ABOUT THIS TASK => All entries are to be quoted exactly; the images stay out of the copy.

GIVEN RECORDS =>
+++

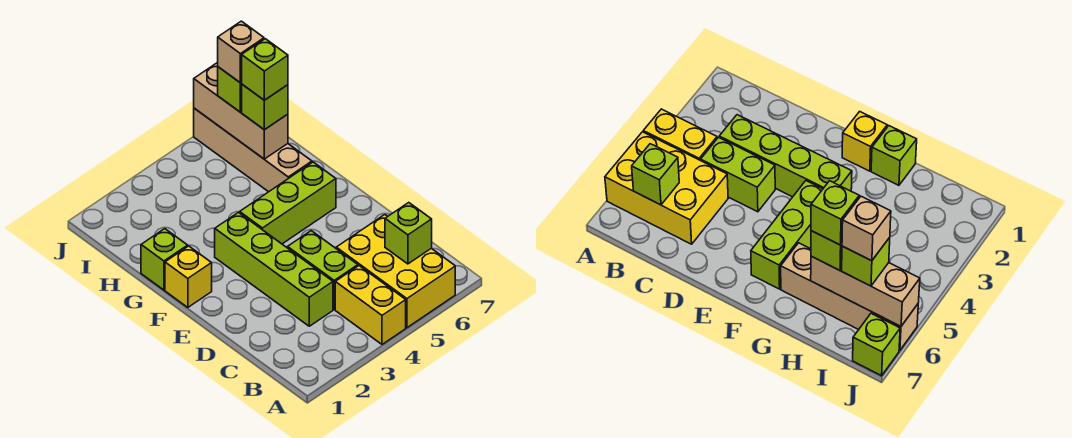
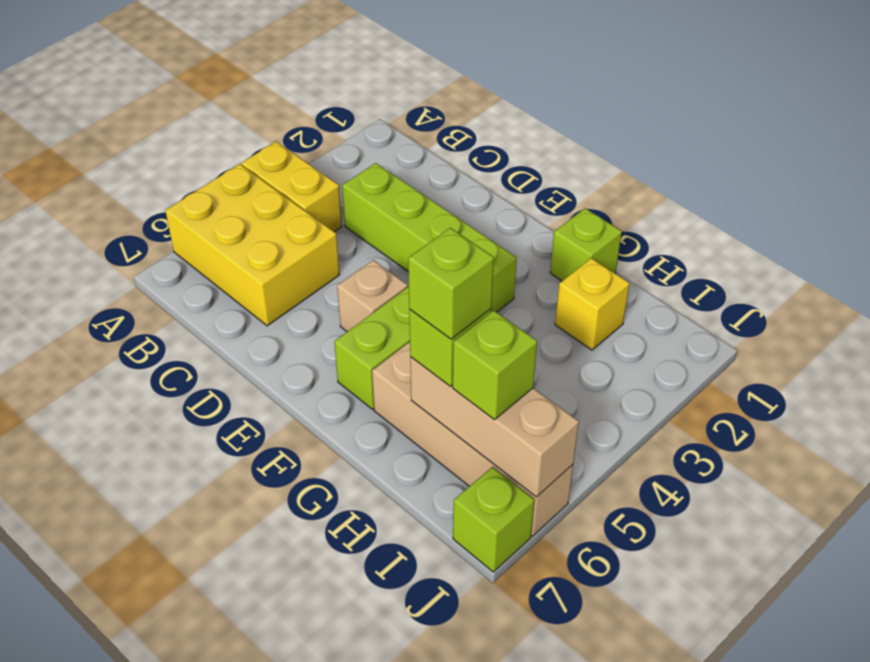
lime brick B6 level 2 -> none
lime brick C4:D4 level 1 -> none
yellow brick F1 level 1 -> yellow brick H2 level 1
tan brick I6 level 4 -> tan brick E5 level 1

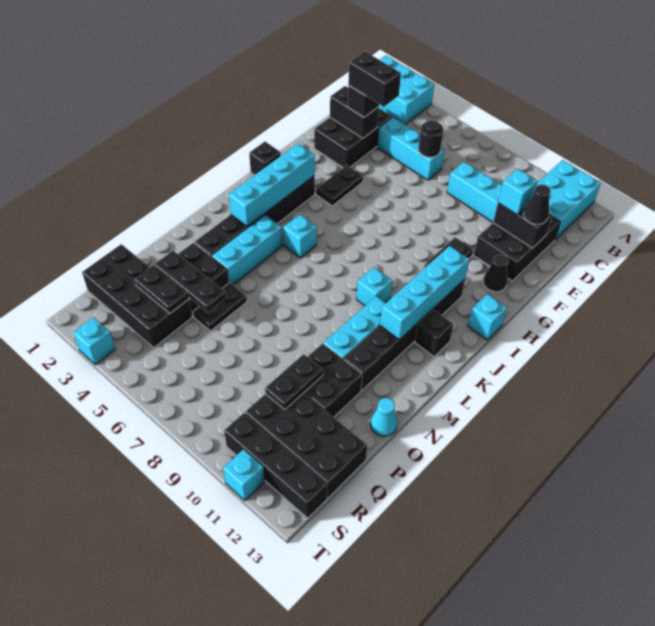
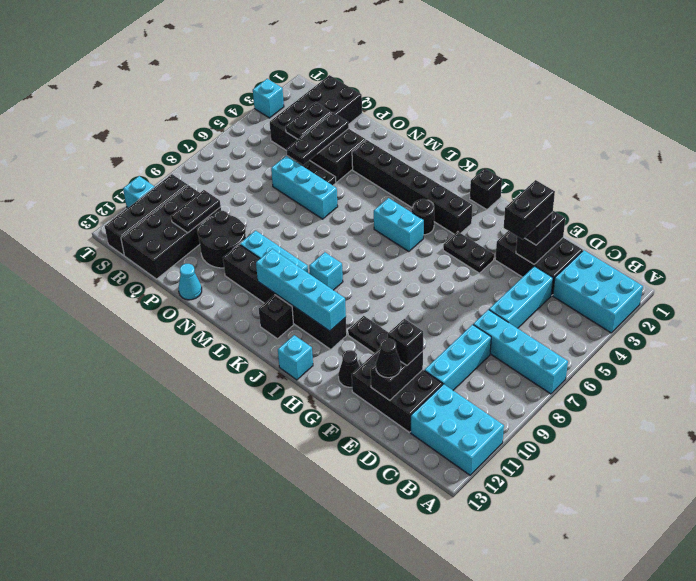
cyan brick A1:B3 level 1 -> cyan brick A2:C3 level 1
black round brick D6 level 2 -> black round brick J4 level 1
cyan brick E11 level 3 -> black brick E11 level 3
cyan brick I3:L3 level 2 -> cyan brick A7:D7 level 1
cyan brick K5 level 1 -> cyan brick J5:K5 level 1
cyan brick L4:N4 level 1 -> cyan brick N6:P6 level 1
black brick O10:P11 level 1 -> black round brick O10:P11 level 1
black plate P10:Q10 level 2 -> black plate Q10:Q11 level 2

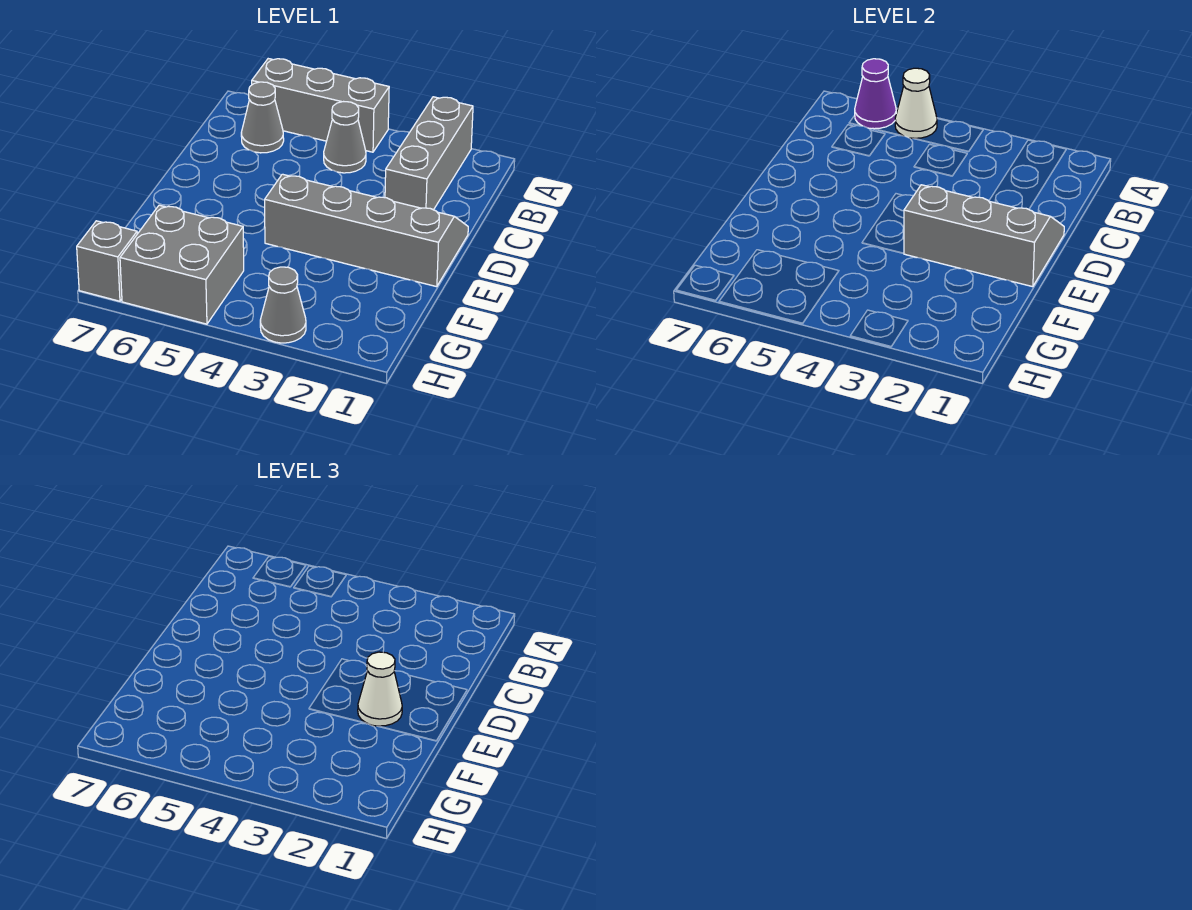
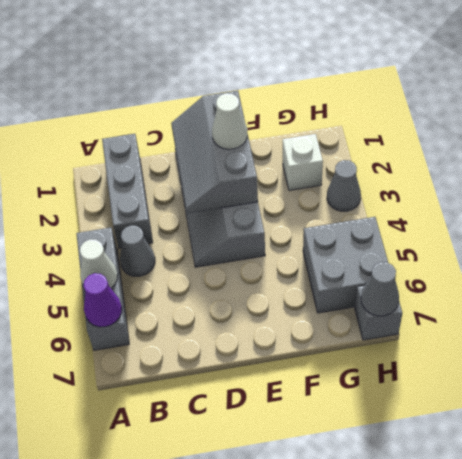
grey brick A2:C2 level 1 -> grey brick B1:B3 level 1
grey cone B6 level 1 -> grey cone H7 level 2
none -> white brick G2 level 1

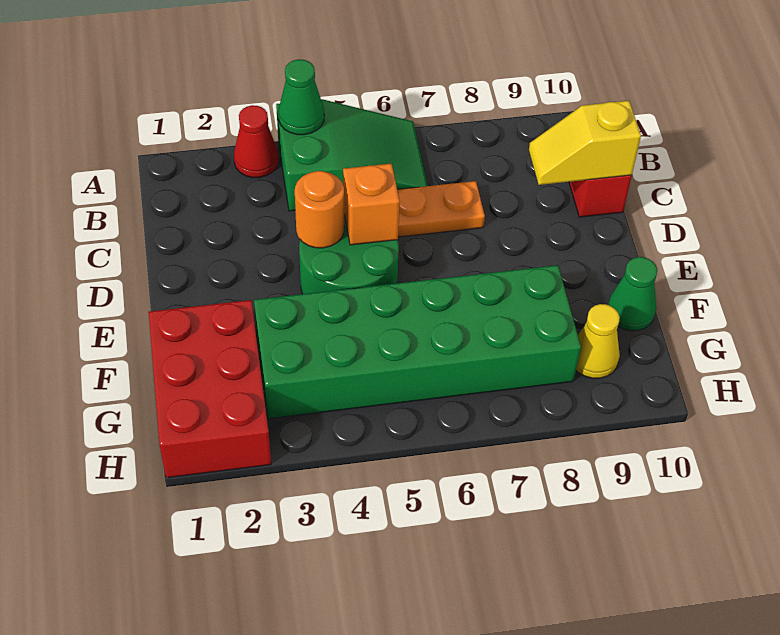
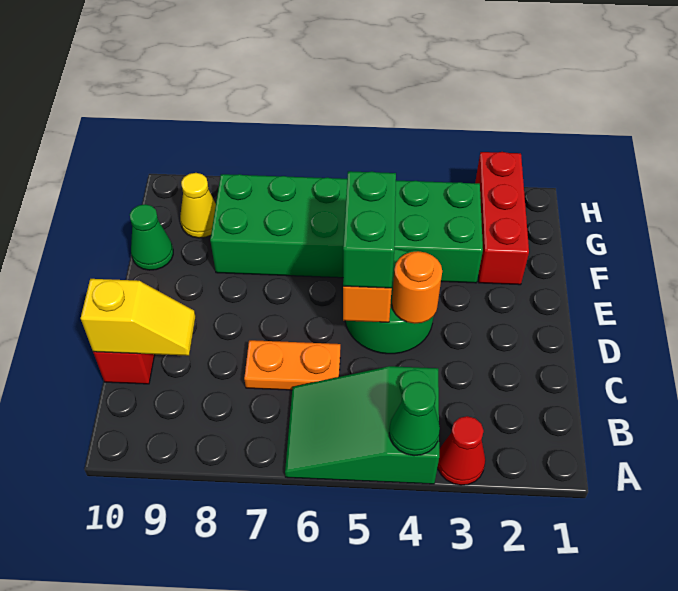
none -> green brick D5:E5 level 3
red brick F1:H2 level 1 -> red brick F2:H2 level 1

+++

WRITTEN SOLUTION =>
lime brick B6 level 2 -> none
lime brick C4:D4 level 1 -> none
yellow brick F1 level 1 -> yellow brick H2 level 1
tan brick I6 level 4 -> tan brick E5 level 1

cyan brick A1:B3 level 1 -> cyan brick A2:C3 level 1
black round brick D6 level 2 -> black round brick J4 level 1
cyan brick E11 level 3 -> black brick E11 level 3
cyan brick I3:L3 level 2 -> cyan brick A7:D7 level 1
cyan brick K5 level 1 -> cyan brick J5:K5 level 1
cyan brick L4:N4 level 1 -> cyan brick N6:P6 level 1
black brick O10:P11 level 1 -> black round brick O10:P11 level 1
black plate P10:Q10 level 2 -> black plate Q10:Q11 level 2

grey brick A2:C2 level 1 -> grey brick B1:B3 level 1
grey cone B6 level 1 -> grey cone H7 level 2
none -> white brick G2 level 1

none -> green brick D5:E5 level 3
red brick F1:H2 level 1 -> red brick F2:H2 level 1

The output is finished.